**PROBLEM DETAILS**
Give every line of the data again, unchanged, but with no pictures.
### EXTRACTED INFORMATION ###
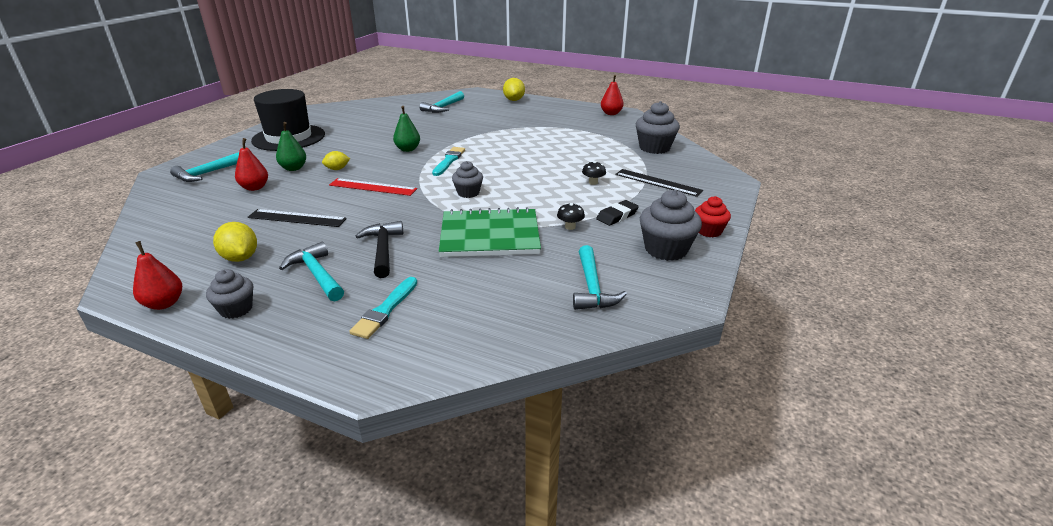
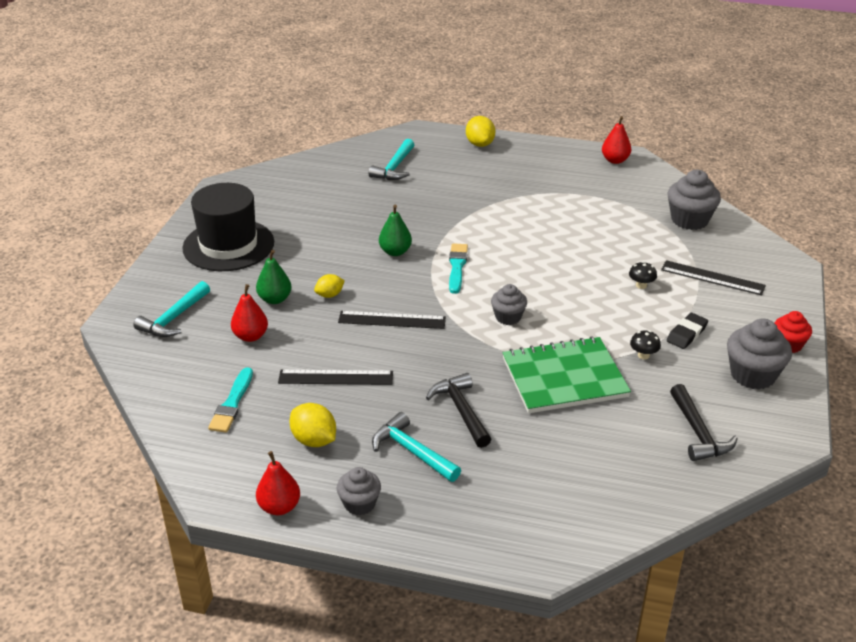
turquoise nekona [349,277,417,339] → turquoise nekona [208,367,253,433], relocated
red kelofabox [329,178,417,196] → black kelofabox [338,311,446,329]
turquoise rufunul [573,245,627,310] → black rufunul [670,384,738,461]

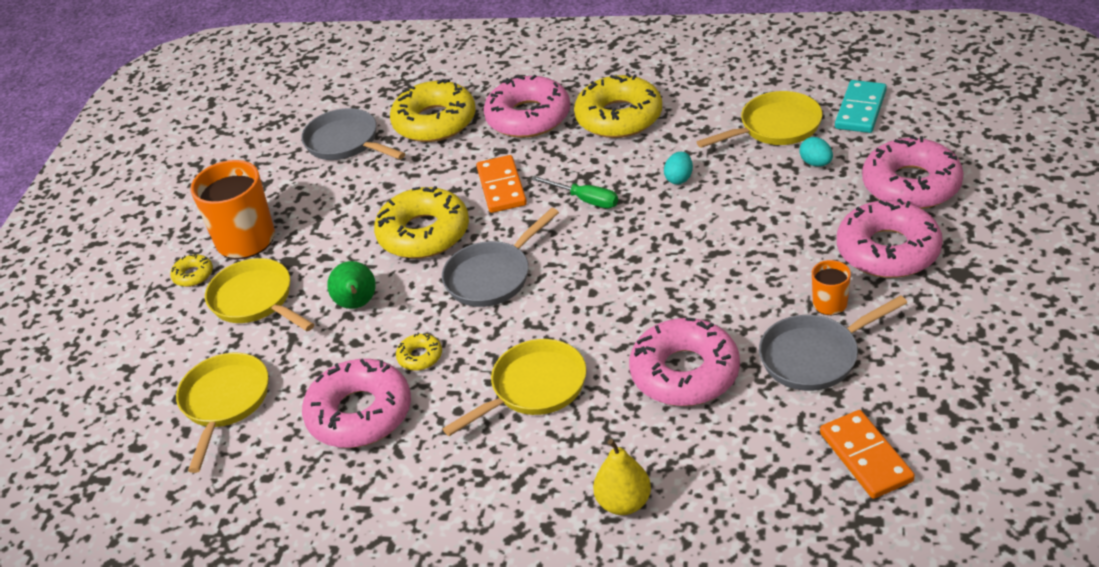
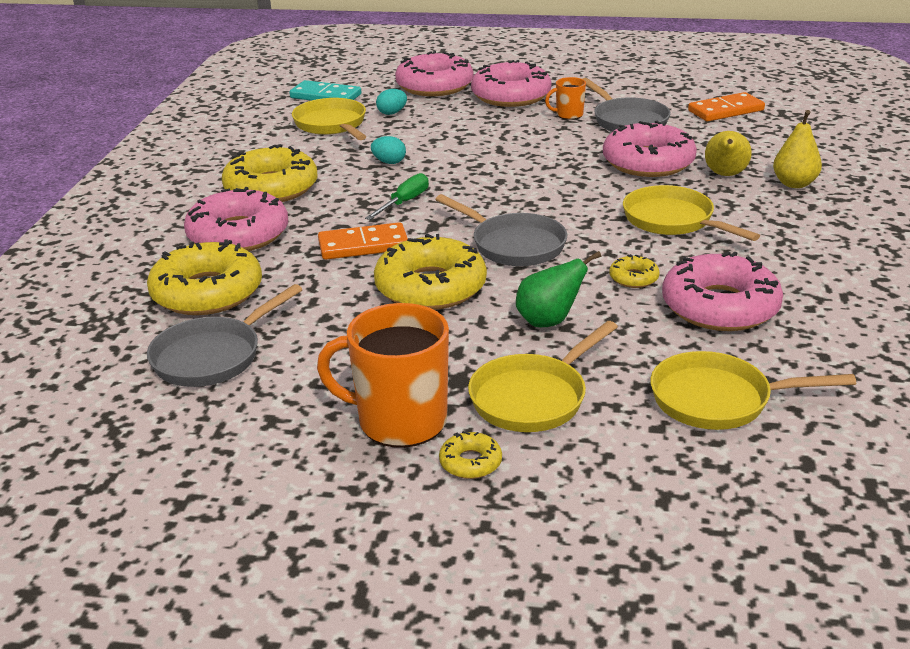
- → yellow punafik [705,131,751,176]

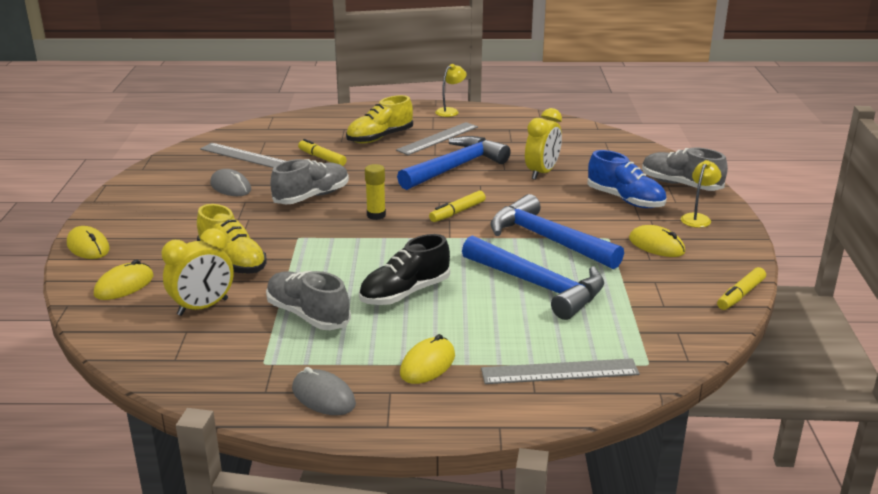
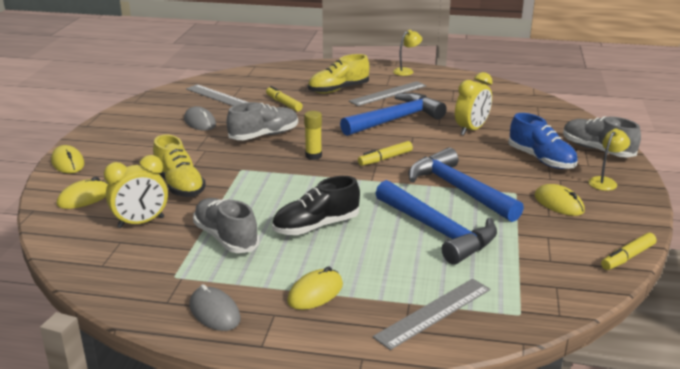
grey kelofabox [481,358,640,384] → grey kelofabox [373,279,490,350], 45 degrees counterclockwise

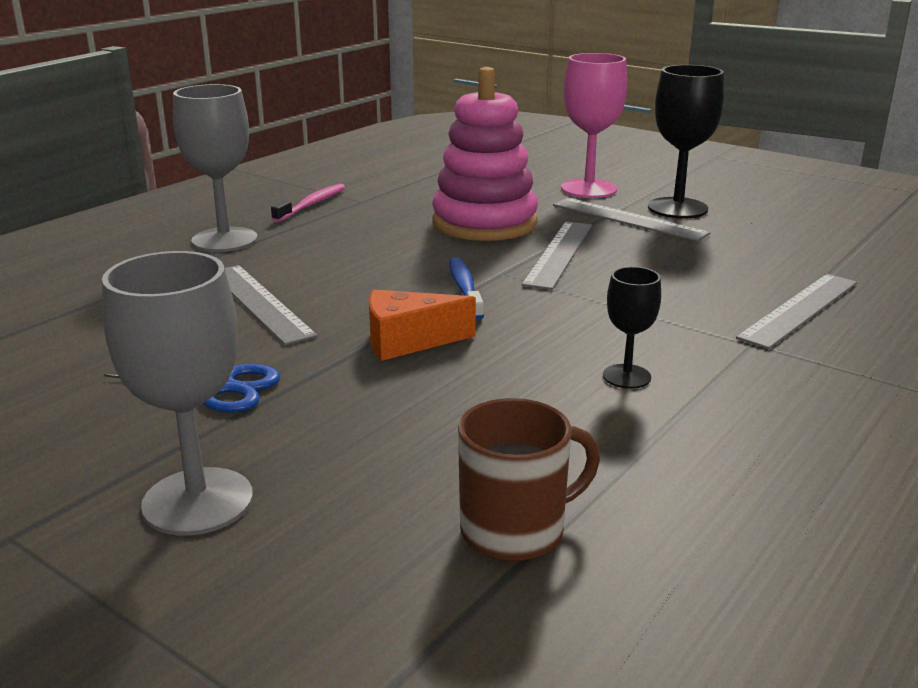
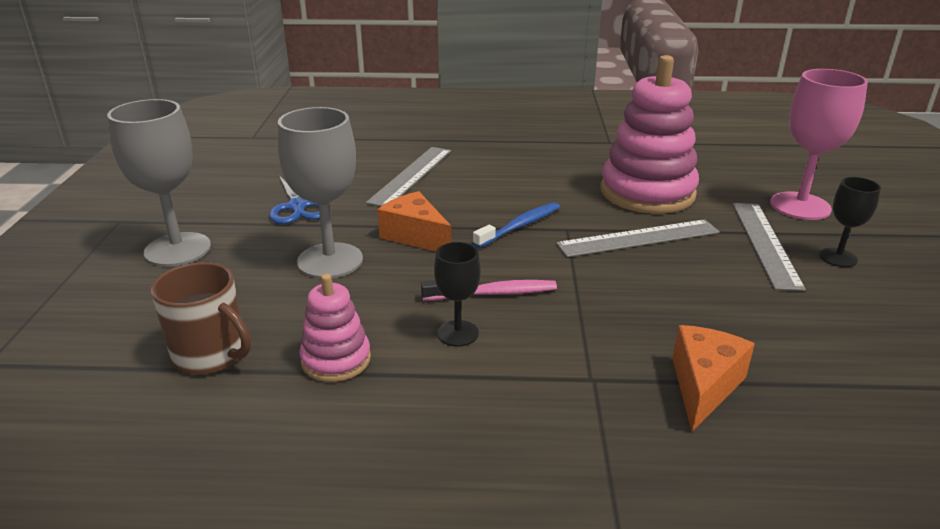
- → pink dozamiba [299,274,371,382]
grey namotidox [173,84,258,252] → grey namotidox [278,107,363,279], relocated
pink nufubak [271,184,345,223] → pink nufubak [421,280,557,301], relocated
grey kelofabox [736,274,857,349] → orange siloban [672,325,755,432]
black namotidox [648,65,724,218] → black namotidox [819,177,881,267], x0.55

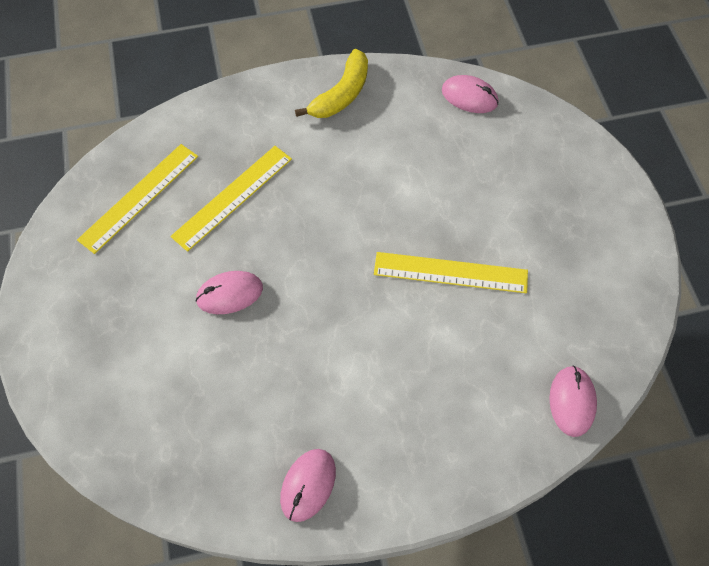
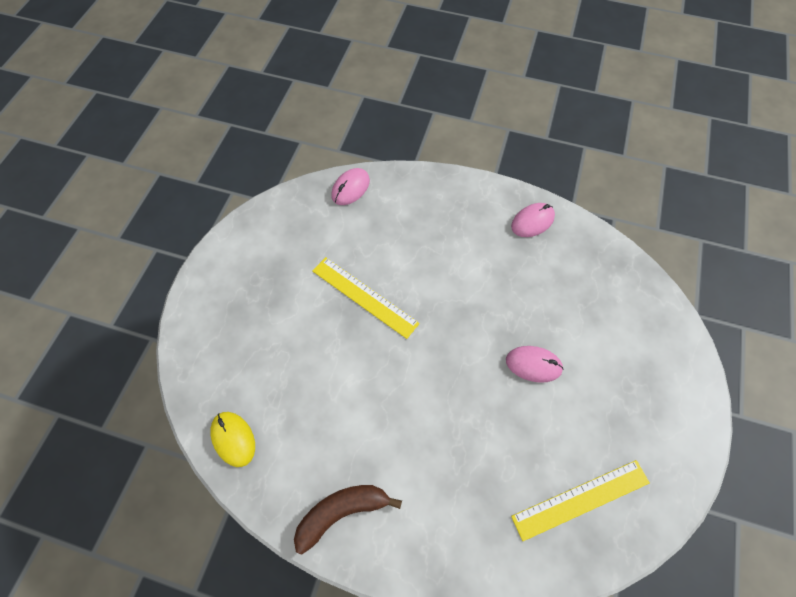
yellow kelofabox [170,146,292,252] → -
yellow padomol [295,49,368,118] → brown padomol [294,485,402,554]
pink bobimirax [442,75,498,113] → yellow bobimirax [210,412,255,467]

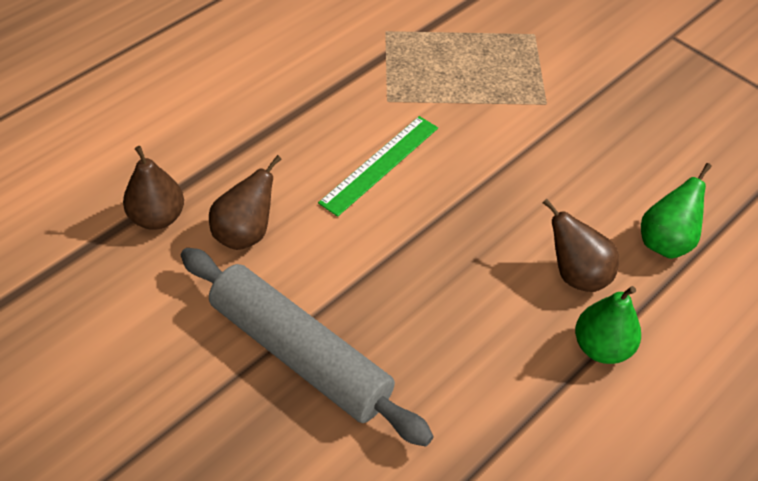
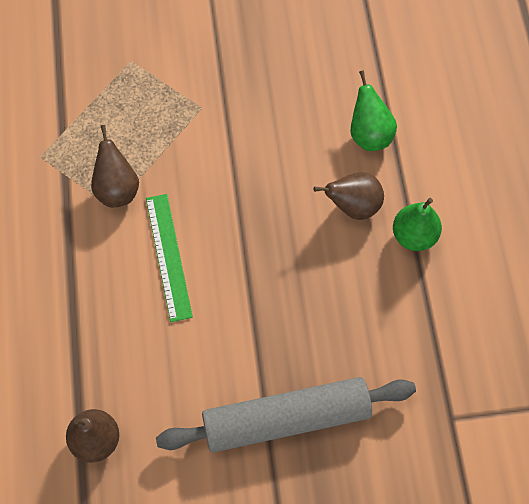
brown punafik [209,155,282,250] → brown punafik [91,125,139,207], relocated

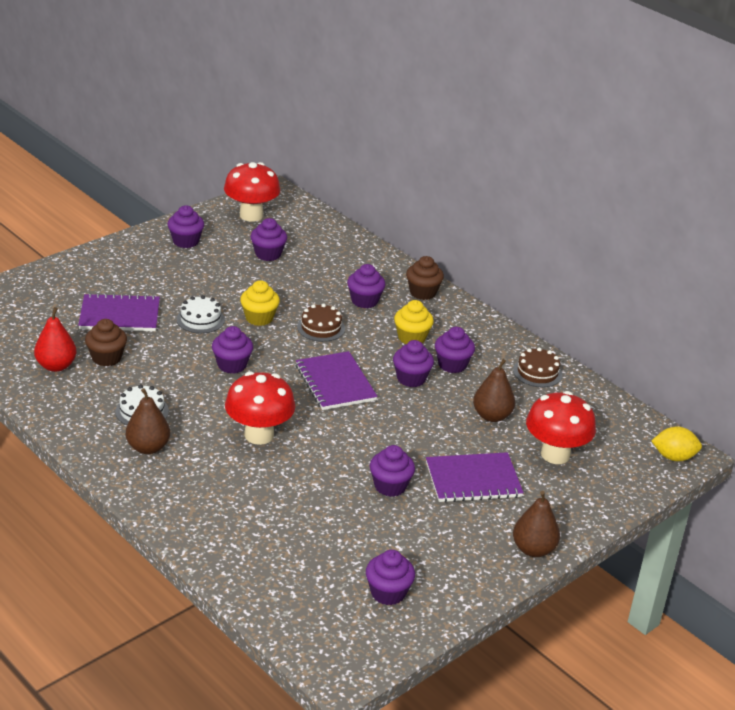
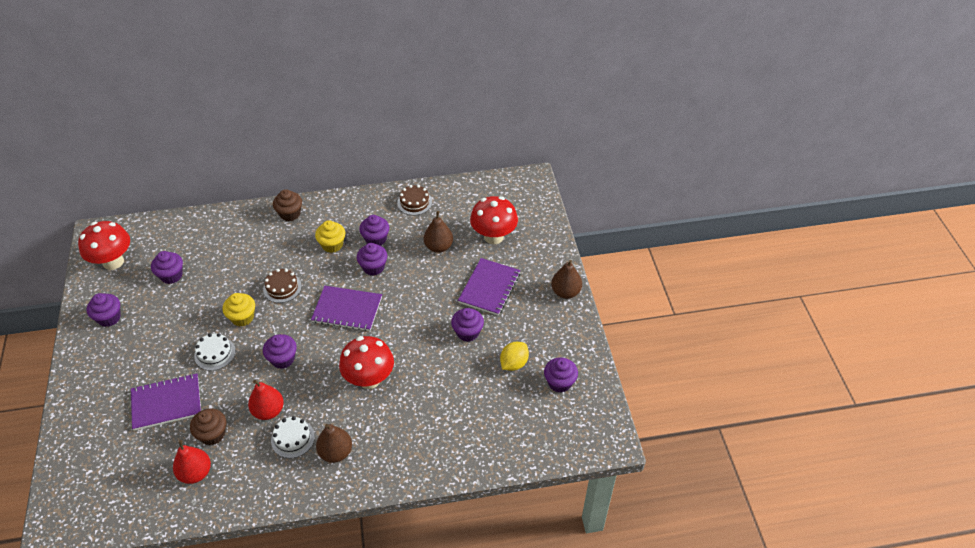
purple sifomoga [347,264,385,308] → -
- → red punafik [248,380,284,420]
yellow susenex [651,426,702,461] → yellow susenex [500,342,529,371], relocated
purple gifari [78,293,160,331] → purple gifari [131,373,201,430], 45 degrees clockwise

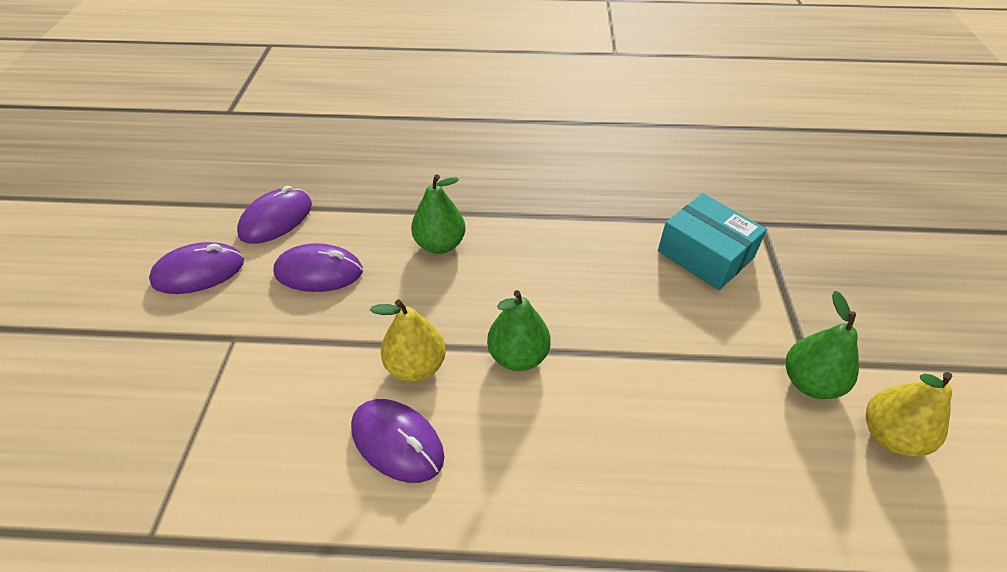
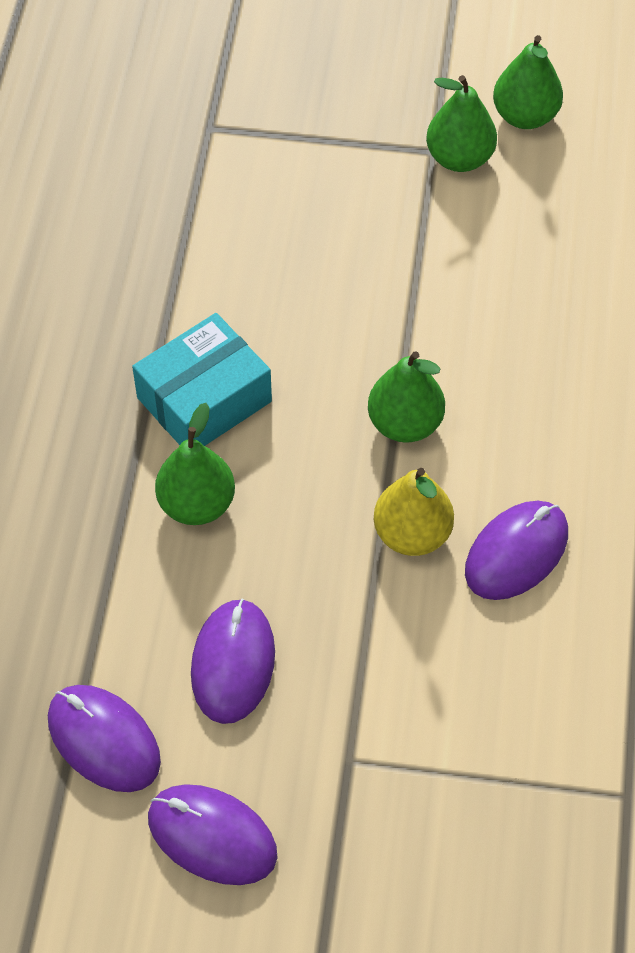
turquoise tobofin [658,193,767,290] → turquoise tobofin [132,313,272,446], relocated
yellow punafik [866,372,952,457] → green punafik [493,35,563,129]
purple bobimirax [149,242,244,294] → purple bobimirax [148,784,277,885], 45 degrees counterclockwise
###
**FINISHED TASK**
turquoise nekona [349,277,417,339] → turquoise nekona [208,367,253,433], relocated
red kelofabox [329,178,417,196] → black kelofabox [338,311,446,329]
turquoise rufunul [573,245,627,310] → black rufunul [670,384,738,461]

- → yellow punafik [705,131,751,176]

grey kelofabox [481,358,640,384] → grey kelofabox [373,279,490,350], 45 degrees counterclockwise

- → pink dozamiba [299,274,371,382]
grey namotidox [173,84,258,252] → grey namotidox [278,107,363,279], relocated
pink nufubak [271,184,345,223] → pink nufubak [421,280,557,301], relocated
grey kelofabox [736,274,857,349] → orange siloban [672,325,755,432]
black namotidox [648,65,724,218] → black namotidox [819,177,881,267], x0.55

yellow kelofabox [170,146,292,252] → -
yellow padomol [295,49,368,118] → brown padomol [294,485,402,554]
pink bobimirax [442,75,498,113] → yellow bobimirax [210,412,255,467]

brown punafik [209,155,282,250] → brown punafik [91,125,139,207], relocated

purple sifomoga [347,264,385,308] → -
- → red punafik [248,380,284,420]
yellow susenex [651,426,702,461] → yellow susenex [500,342,529,371], relocated
purple gifari [78,293,160,331] → purple gifari [131,373,201,430], 45 degrees clockwise

turquoise tobofin [658,193,767,290] → turquoise tobofin [132,313,272,446], relocated
yellow punafik [866,372,952,457] → green punafik [493,35,563,129]
purple bobimirax [149,242,244,294] → purple bobimirax [148,784,277,885], 45 degrees counterclockwise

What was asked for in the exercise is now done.